WHAT THE TASK ASKS
Which lines of the data hold the word "turned"? Copy all of them.

LISTED RECORDS

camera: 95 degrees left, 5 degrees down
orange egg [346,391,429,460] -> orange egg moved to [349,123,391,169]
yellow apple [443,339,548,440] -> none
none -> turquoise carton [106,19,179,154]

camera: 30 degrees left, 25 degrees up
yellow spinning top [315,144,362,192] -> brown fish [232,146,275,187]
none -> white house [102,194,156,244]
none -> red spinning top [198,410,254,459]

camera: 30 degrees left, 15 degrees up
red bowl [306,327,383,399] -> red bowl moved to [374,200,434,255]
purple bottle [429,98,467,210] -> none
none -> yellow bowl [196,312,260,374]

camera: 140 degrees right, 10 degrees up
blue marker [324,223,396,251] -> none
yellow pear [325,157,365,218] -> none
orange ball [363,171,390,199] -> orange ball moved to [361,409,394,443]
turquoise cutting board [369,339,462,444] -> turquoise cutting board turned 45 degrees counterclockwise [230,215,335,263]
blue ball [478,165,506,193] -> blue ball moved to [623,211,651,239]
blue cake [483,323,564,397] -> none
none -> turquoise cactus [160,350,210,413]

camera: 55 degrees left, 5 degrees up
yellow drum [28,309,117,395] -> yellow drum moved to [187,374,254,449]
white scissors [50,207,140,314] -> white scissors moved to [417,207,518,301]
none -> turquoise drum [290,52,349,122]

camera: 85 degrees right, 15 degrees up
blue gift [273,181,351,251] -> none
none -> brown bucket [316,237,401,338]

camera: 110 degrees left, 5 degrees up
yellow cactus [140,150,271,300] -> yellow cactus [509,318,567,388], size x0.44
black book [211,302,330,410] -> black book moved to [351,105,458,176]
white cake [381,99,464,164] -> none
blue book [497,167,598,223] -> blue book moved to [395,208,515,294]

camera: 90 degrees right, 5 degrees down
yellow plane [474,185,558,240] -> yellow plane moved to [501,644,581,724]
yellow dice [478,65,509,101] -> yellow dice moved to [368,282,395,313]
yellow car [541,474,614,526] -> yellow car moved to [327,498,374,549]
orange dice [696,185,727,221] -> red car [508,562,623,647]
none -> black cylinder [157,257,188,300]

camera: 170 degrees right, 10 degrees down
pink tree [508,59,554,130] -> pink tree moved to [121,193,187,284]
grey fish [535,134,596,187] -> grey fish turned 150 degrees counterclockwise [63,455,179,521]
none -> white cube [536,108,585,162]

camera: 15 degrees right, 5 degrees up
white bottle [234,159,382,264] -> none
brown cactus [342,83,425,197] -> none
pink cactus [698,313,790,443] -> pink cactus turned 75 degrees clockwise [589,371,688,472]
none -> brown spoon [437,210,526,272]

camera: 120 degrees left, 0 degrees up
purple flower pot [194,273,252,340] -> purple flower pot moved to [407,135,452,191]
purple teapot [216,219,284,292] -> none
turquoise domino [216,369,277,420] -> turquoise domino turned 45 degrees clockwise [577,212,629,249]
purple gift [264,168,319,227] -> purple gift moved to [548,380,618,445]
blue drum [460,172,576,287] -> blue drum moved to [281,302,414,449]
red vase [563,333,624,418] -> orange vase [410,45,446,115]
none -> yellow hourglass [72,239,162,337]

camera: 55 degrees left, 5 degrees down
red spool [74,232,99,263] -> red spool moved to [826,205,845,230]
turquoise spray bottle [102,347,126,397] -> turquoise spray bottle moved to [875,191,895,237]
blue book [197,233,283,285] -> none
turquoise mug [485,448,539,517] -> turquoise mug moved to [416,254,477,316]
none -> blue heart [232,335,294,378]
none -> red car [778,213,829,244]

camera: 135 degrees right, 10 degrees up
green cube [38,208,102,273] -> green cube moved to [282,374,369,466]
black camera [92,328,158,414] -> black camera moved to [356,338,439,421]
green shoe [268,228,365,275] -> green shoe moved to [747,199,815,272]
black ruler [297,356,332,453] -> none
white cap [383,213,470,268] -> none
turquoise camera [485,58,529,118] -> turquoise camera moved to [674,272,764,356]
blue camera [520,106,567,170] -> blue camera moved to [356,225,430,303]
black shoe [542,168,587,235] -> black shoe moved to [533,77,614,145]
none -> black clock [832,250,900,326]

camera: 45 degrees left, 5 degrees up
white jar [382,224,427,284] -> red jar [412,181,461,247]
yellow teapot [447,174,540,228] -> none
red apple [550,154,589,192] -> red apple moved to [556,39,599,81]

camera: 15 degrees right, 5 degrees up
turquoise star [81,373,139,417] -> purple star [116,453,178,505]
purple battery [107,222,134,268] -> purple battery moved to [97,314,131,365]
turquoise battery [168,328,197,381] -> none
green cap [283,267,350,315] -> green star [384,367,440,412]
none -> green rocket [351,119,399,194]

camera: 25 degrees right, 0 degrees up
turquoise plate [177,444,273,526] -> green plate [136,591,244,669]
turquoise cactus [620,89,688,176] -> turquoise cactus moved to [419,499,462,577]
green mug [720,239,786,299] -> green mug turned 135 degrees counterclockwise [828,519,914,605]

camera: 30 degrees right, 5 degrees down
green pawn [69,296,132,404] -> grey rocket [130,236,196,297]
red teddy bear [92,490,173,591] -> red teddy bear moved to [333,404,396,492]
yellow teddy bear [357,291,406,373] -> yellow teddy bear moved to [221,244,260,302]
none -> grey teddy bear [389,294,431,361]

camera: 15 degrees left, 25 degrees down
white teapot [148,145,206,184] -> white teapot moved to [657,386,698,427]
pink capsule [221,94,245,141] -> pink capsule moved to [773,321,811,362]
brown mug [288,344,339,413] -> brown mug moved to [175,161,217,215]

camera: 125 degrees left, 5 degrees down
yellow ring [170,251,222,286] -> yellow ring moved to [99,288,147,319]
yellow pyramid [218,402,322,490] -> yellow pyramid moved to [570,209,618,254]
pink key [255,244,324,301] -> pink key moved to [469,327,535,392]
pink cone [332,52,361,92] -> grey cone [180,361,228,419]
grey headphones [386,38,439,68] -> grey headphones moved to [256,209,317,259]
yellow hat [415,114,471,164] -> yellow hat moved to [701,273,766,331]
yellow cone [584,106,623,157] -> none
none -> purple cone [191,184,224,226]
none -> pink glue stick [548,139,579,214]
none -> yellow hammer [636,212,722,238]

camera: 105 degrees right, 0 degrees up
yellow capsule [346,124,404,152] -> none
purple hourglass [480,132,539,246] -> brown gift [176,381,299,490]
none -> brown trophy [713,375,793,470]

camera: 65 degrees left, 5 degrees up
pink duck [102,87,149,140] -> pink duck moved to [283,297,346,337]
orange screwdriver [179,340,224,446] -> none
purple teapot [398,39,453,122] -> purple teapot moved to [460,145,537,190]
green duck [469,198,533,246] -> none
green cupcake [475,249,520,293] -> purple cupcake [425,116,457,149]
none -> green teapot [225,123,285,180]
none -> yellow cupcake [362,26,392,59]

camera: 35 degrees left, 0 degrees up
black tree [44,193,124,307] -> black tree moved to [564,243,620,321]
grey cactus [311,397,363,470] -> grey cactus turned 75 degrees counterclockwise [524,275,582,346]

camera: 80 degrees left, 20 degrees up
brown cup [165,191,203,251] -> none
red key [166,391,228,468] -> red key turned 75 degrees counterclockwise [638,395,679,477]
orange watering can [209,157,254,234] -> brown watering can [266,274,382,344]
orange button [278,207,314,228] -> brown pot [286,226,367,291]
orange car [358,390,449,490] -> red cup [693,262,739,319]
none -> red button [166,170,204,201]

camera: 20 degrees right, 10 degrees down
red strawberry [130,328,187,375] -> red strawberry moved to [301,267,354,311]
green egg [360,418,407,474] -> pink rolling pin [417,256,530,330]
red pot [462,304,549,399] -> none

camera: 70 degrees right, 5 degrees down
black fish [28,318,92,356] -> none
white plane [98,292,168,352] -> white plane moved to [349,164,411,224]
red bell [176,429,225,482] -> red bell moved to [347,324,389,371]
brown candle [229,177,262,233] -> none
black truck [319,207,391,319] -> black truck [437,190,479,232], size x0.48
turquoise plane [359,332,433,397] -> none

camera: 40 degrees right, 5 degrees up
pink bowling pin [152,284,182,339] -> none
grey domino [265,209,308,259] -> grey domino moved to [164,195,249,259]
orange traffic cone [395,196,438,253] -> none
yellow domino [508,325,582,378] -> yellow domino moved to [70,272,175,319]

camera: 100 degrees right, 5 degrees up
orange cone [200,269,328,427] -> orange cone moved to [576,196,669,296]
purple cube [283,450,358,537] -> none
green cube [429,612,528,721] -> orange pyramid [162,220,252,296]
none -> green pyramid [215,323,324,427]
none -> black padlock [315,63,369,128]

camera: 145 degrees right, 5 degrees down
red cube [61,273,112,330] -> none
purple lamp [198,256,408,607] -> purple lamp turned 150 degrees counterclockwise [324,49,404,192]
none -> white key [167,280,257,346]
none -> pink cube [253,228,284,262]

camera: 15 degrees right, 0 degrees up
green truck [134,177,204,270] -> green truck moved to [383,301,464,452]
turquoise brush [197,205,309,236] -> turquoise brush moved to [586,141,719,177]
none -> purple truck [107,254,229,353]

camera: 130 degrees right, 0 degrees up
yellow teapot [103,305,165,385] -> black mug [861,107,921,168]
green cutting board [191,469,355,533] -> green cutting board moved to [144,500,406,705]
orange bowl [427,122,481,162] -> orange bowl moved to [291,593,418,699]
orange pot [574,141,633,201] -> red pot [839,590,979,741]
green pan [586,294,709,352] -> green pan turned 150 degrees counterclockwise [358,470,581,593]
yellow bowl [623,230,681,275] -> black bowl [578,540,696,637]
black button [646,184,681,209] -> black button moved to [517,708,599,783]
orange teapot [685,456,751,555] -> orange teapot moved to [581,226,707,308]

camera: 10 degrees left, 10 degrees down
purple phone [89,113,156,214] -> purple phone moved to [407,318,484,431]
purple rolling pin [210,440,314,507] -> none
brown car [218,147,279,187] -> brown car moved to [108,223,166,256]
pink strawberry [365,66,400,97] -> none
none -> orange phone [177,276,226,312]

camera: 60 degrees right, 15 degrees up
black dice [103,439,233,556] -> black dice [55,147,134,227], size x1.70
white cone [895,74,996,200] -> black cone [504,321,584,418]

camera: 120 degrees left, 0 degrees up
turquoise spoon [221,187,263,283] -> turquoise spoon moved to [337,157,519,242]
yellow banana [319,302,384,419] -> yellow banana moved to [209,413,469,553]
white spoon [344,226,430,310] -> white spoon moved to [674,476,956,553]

RESULT BELOW
turquoise cutting board [369,339,462,444] -> turquoise cutting board turned 45 degrees counterclockwise [230,215,335,263]
grey fish [535,134,596,187] -> grey fish turned 150 degrees counterclockwise [63,455,179,521]
pink cactus [698,313,790,443] -> pink cactus turned 75 degrees clockwise [589,371,688,472]
turquoise domino [216,369,277,420] -> turquoise domino turned 45 degrees clockwise [577,212,629,249]
green mug [720,239,786,299] -> green mug turned 135 degrees counterclockwise [828,519,914,605]
grey cactus [311,397,363,470] -> grey cactus turned 75 degrees counterclockwise [524,275,582,346]
red key [166,391,228,468] -> red key turned 75 degrees counterclockwise [638,395,679,477]
purple lamp [198,256,408,607] -> purple lamp turned 150 degrees counterclockwise [324,49,404,192]
green pan [586,294,709,352] -> green pan turned 150 degrees counterclockwise [358,470,581,593]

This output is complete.